Task directions: Your task is to find every line of the listing that includes "slope" and copy it.

┌────────

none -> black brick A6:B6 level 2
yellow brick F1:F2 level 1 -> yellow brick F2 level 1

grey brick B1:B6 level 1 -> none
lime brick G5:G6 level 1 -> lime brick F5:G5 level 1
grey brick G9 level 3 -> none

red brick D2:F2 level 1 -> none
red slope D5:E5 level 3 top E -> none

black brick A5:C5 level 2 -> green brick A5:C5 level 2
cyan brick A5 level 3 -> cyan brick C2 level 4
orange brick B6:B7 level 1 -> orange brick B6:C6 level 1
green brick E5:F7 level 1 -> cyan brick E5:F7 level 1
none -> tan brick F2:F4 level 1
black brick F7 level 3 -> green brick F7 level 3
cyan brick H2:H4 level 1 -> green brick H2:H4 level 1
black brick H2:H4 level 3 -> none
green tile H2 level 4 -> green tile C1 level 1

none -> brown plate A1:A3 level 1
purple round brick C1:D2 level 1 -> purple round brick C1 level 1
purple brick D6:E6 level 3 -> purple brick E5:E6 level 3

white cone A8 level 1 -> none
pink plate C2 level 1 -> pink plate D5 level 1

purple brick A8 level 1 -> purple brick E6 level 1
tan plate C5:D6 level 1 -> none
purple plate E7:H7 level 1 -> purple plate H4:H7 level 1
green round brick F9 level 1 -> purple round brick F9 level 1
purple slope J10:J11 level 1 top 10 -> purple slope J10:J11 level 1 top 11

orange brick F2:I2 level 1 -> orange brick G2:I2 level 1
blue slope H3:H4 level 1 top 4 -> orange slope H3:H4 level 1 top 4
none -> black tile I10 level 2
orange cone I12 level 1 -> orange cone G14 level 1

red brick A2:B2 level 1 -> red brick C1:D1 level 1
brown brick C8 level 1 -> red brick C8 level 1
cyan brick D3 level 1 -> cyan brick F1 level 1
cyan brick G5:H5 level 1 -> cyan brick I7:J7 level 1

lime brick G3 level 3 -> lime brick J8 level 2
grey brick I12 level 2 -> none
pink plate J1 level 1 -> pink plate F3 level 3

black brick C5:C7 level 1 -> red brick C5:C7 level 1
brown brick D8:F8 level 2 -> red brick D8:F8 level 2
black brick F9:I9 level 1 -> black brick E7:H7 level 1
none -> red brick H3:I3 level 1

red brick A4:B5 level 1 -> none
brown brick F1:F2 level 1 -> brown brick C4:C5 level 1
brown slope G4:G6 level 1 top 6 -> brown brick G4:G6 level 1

└────────

Answer for the task:
red slope D5:E5 level 3 top E -> none
purple slope J10:J11 level 1 top 10 -> purple slope J10:J11 level 1 top 11
blue slope H3:H4 level 1 top 4 -> orange slope H3:H4 level 1 top 4
brown slope G4:G6 level 1 top 6 -> brown brick G4:G6 level 1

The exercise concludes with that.